> _Required action_: Only the lines below from the one containing "camera: 90 degrees left, 45 degrees down" through the one containing "(617, 630) = (660, 397): none" belong in the answer, set down exactly, with the pictures left out.
[Start of Attachment]
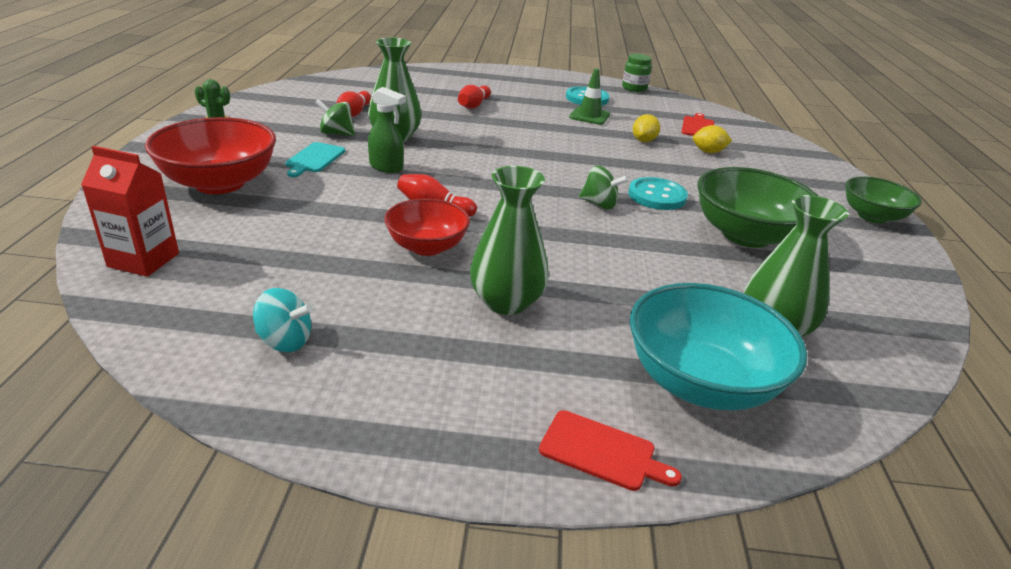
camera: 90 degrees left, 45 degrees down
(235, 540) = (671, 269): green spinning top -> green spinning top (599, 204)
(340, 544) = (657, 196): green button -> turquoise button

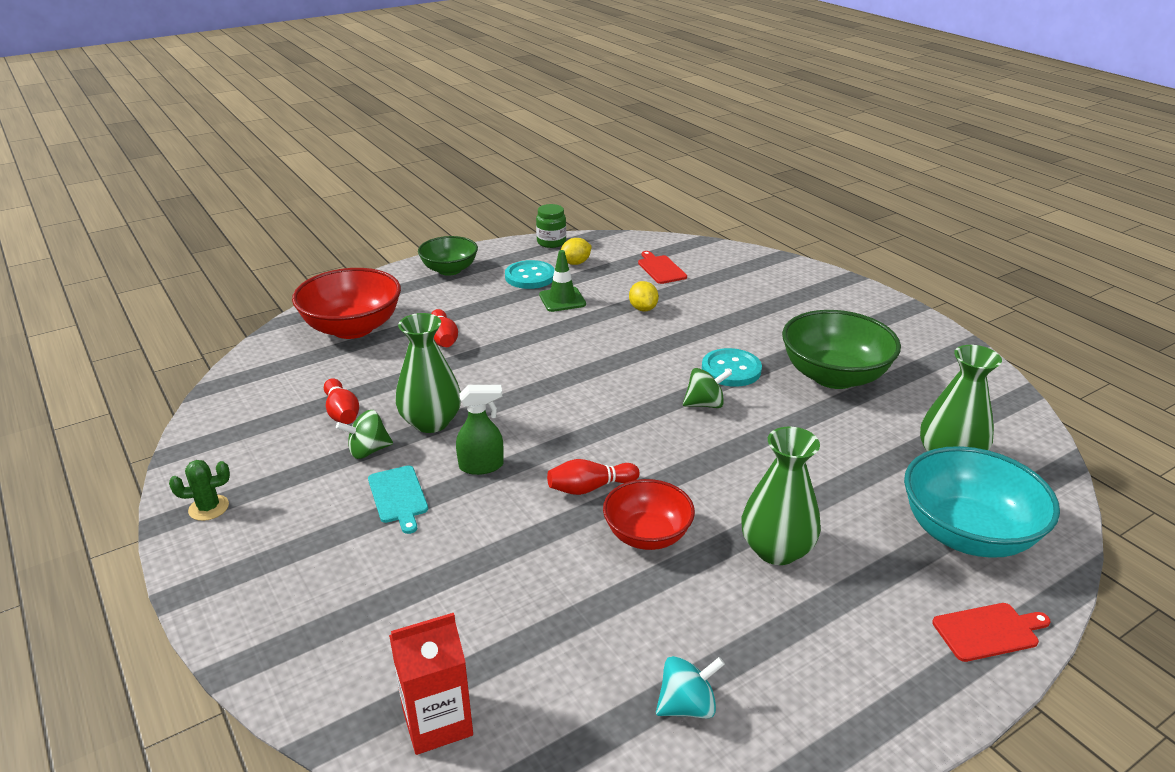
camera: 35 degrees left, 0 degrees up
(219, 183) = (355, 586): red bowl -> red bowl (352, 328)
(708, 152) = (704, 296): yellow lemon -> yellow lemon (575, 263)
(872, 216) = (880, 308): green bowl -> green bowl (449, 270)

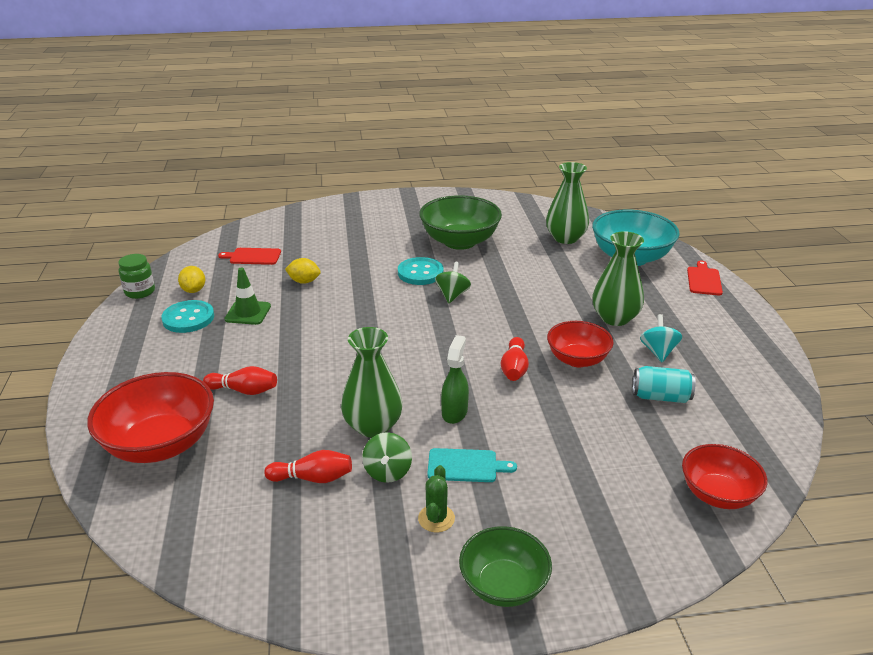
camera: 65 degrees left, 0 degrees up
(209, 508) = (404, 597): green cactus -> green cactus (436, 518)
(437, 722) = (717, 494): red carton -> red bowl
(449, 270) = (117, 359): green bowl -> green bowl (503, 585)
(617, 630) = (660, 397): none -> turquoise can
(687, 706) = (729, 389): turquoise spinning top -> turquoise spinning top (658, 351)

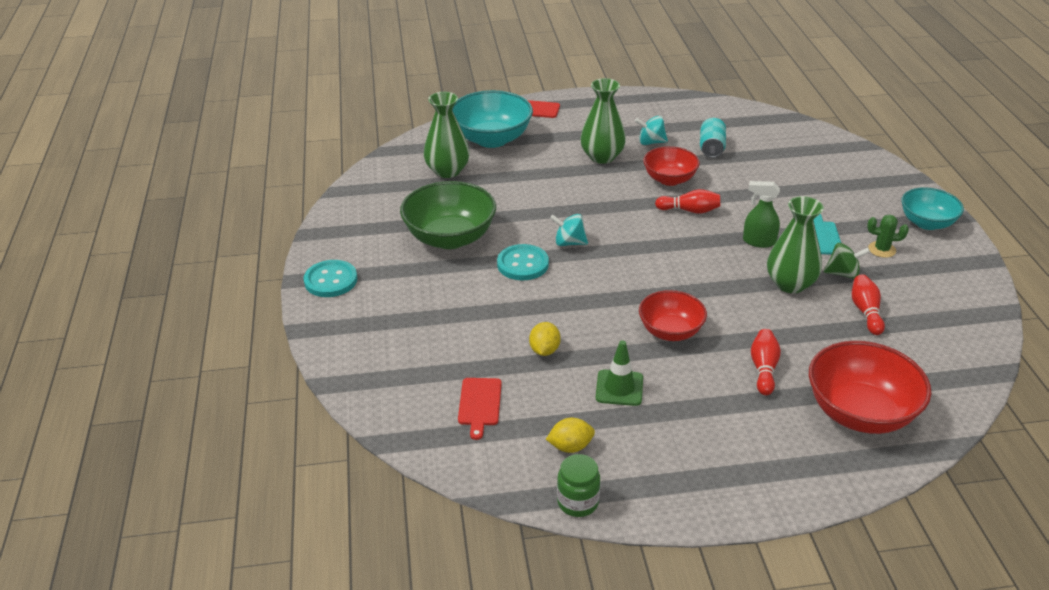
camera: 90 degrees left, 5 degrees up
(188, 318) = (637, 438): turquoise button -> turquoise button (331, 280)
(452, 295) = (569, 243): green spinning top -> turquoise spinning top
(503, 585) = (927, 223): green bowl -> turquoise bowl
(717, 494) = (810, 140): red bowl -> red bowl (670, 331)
[End of Attachment]
[Start of Attachment]
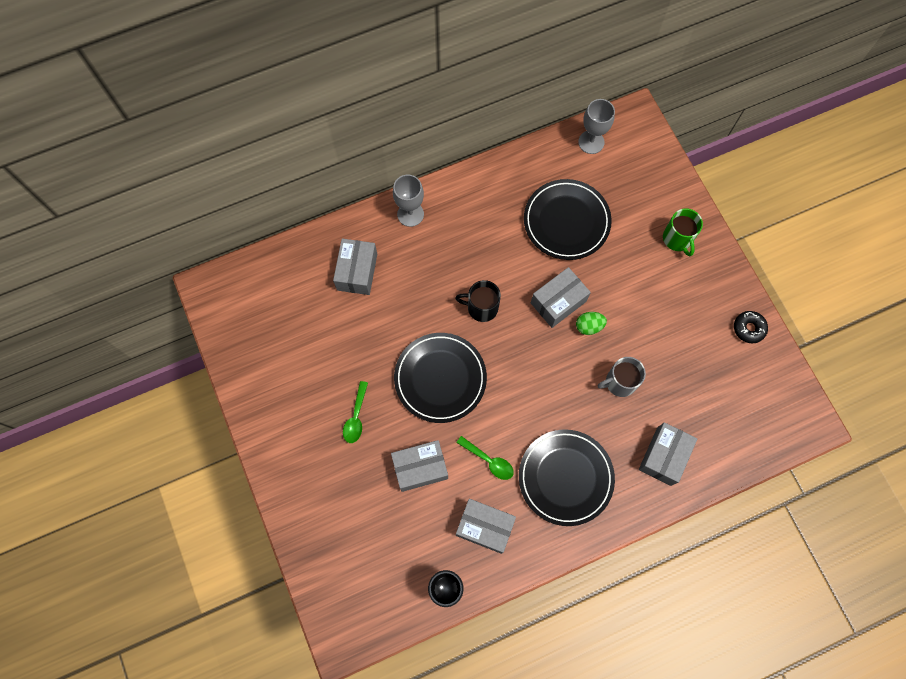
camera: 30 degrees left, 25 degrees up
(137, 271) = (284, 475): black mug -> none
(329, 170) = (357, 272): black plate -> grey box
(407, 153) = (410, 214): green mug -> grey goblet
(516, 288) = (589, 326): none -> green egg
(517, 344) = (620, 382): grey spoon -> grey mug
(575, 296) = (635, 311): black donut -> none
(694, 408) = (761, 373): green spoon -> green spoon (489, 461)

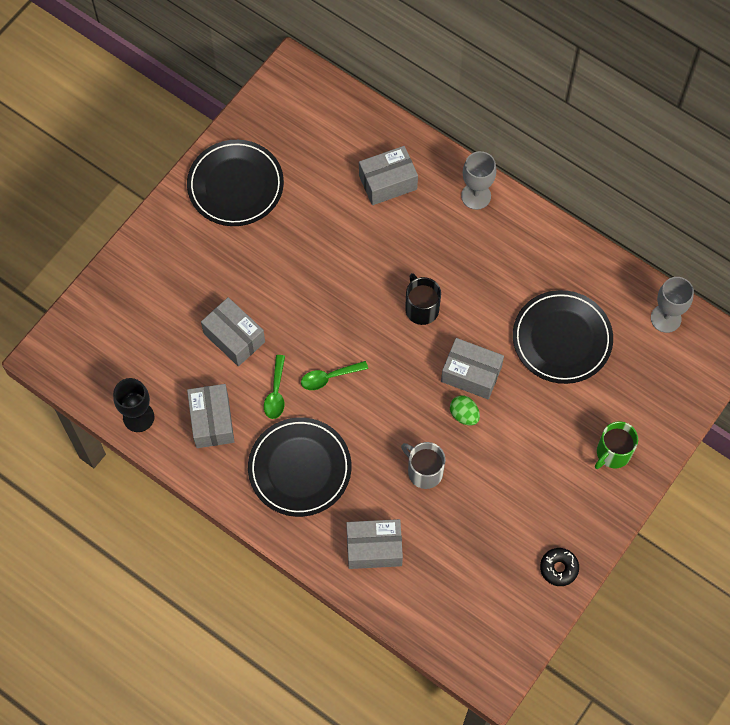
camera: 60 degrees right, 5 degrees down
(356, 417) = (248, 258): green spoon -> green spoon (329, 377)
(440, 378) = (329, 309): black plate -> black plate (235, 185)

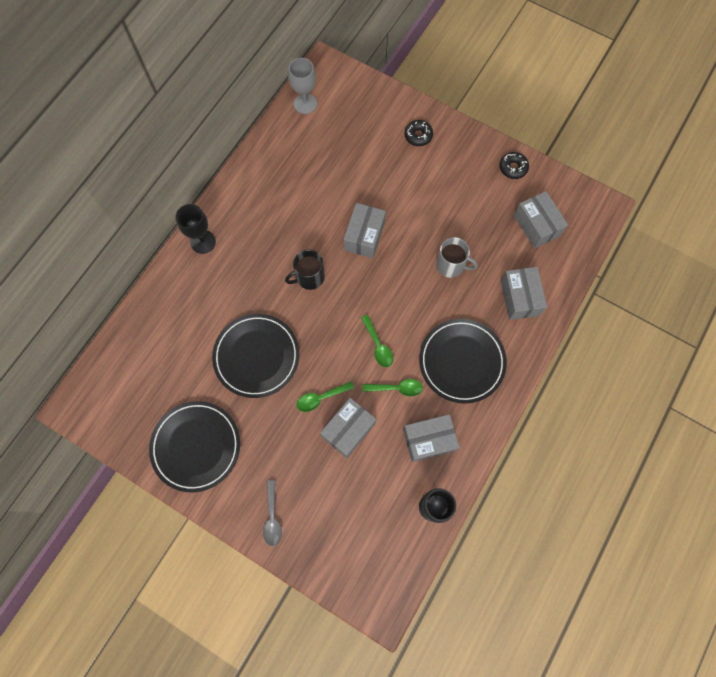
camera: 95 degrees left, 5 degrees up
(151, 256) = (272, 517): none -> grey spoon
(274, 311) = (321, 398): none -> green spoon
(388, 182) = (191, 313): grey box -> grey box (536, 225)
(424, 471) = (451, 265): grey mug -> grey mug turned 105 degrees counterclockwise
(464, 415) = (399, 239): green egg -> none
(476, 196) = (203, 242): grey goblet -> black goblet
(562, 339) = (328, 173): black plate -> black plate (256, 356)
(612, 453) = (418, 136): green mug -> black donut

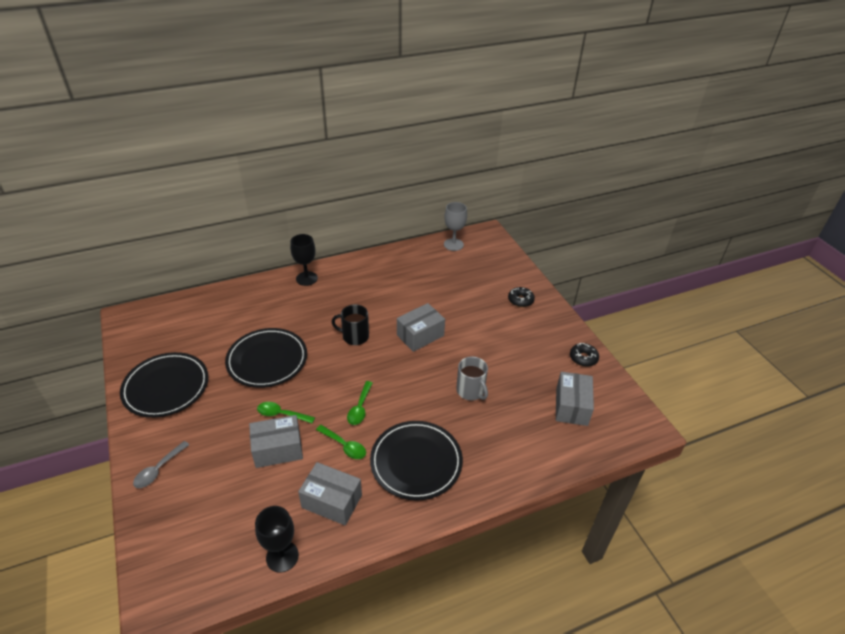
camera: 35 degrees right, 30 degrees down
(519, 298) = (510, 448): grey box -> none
[End of Attachment]
> _Written answer_:
camera: 90 degrees left, 45 degrees down
(235, 540) = (671, 269): green spinning top -> green spinning top (599, 204)
(340, 544) = (657, 196): green button -> turquoise button

camera: 35 degrees left, 0 degrees up
(219, 183) = (355, 586): red bowl -> red bowl (352, 328)
(708, 152) = (704, 296): yellow lemon -> yellow lemon (575, 263)
(872, 216) = (880, 308): green bowl -> green bowl (449, 270)

camera: 65 degrees left, 0 degrees up
(209, 508) = (404, 597): green cactus -> green cactus (436, 518)
(437, 722) = (717, 494): red carton -> red bowl
(449, 270) = (117, 359): green bowl -> green bowl (503, 585)
(617, 630) = (660, 397): none -> turquoise can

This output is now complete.